▸ **What is expected**
Reproduce verbatim the lines of the material below, starting at the line with "turquoise donut [140,491,285,594]" and ending at the line with "brown donut [732,379,844,456] -> none", both inclusive; skip the rest.
───
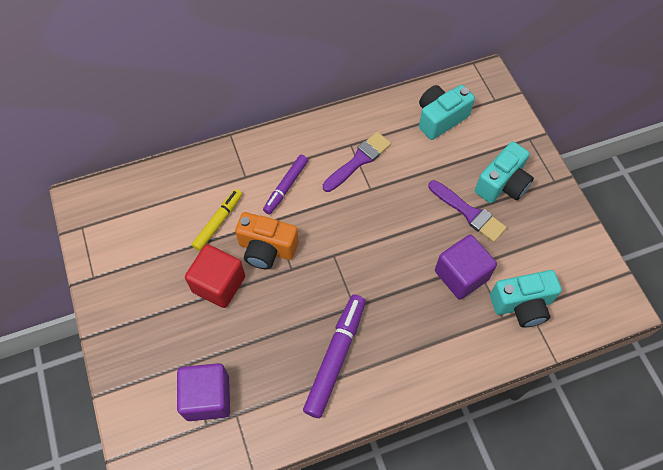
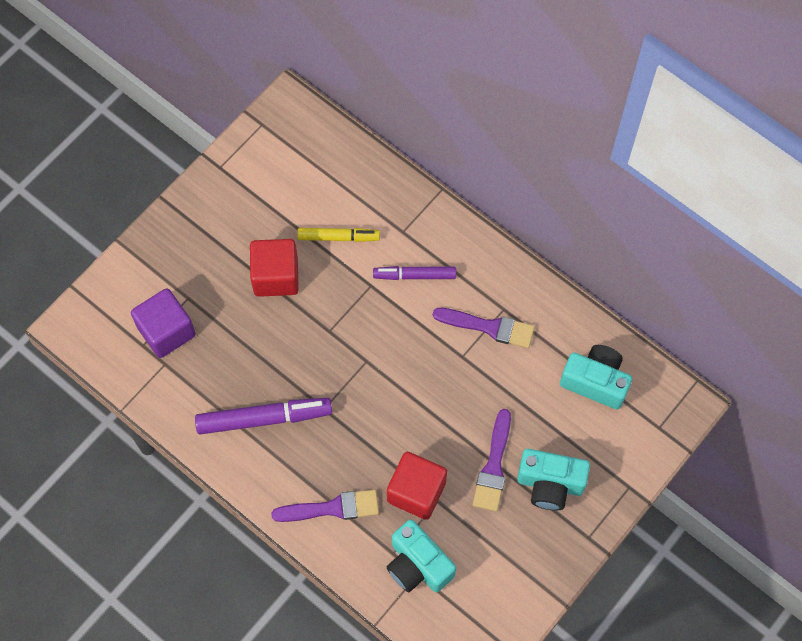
camera: 60 degrees right, 5 degrees up
orange camera [235,212,299,269] -> none
purple cube [435,235,497,300] -> red cube [387,452,447,520]
none -> purple brush [271,490,379,522]

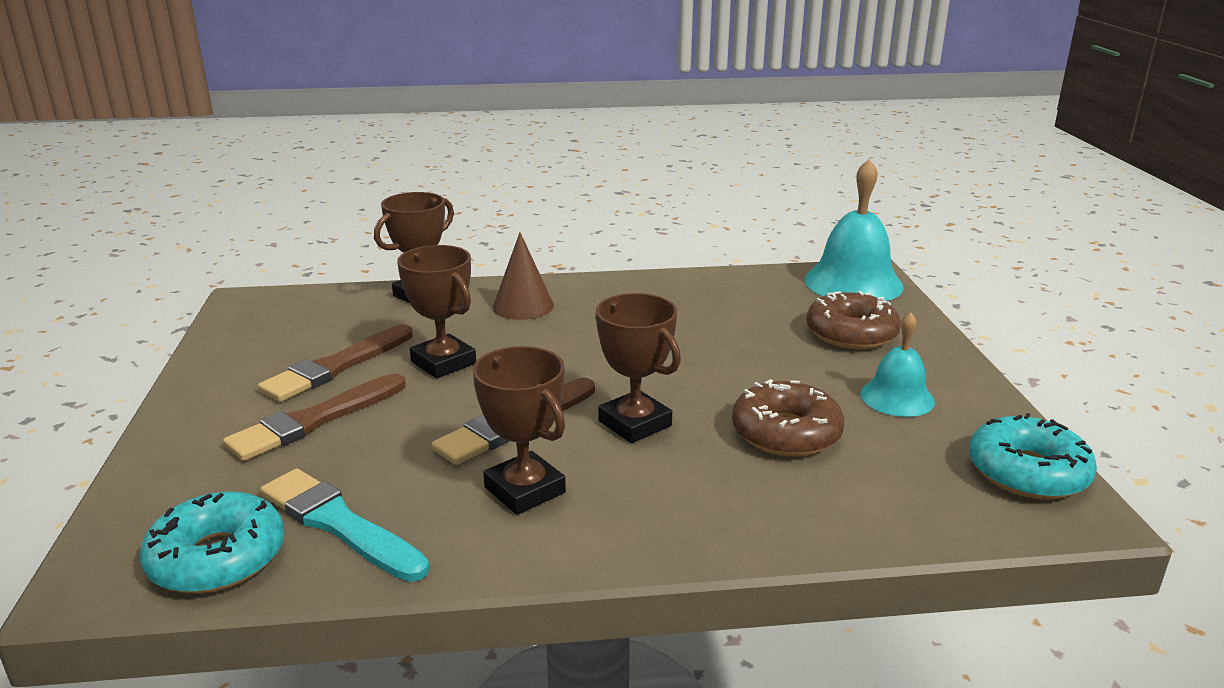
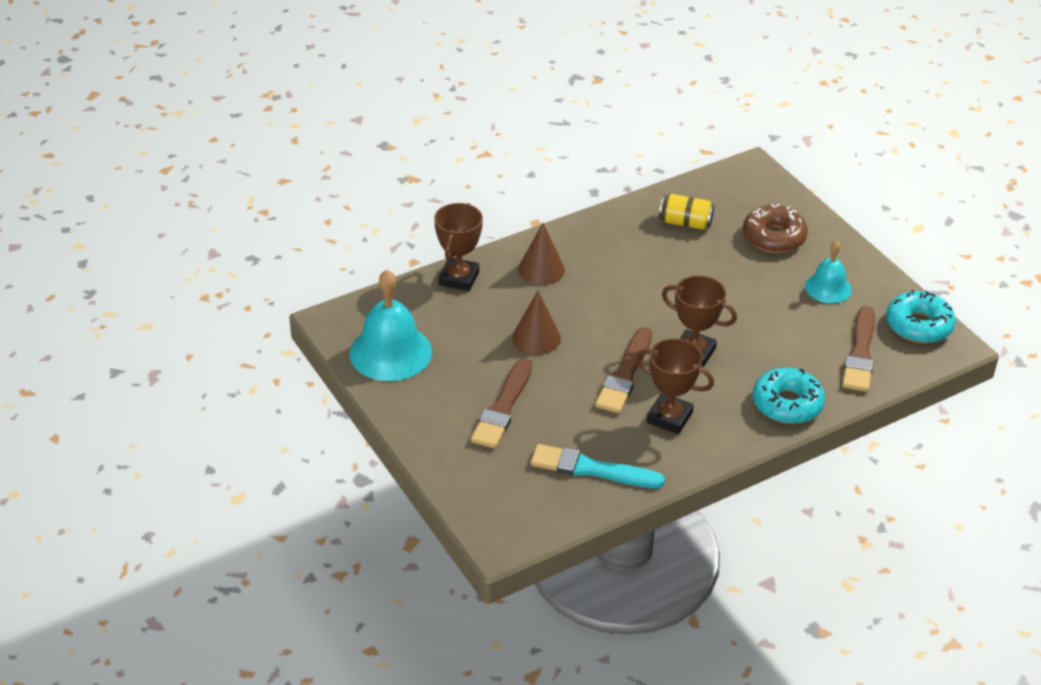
camera: 25 degrees left, 15 degrees up
turquoise donut [140,491,285,594] -> turquoise donut moved to [753,367,825,424]
brown brush [258,325,413,402] -> brown brush moved to [842,306,875,392]
brown trophy [397,245,476,378] -> brown cone [512,291,561,355]
brown donut [732,379,844,456] -> none
turquoise bell [804,159,904,301] -> turquoise bell moved to [349,270,432,381]
none -> yellow can [659,194,714,230]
───
▸ **Task result**
turquoise donut [140,491,285,594] -> turquoise donut moved to [753,367,825,424]
brown brush [258,325,413,402] -> brown brush moved to [842,306,875,392]
brown trophy [397,245,476,378] -> brown cone [512,291,561,355]
brown donut [732,379,844,456] -> none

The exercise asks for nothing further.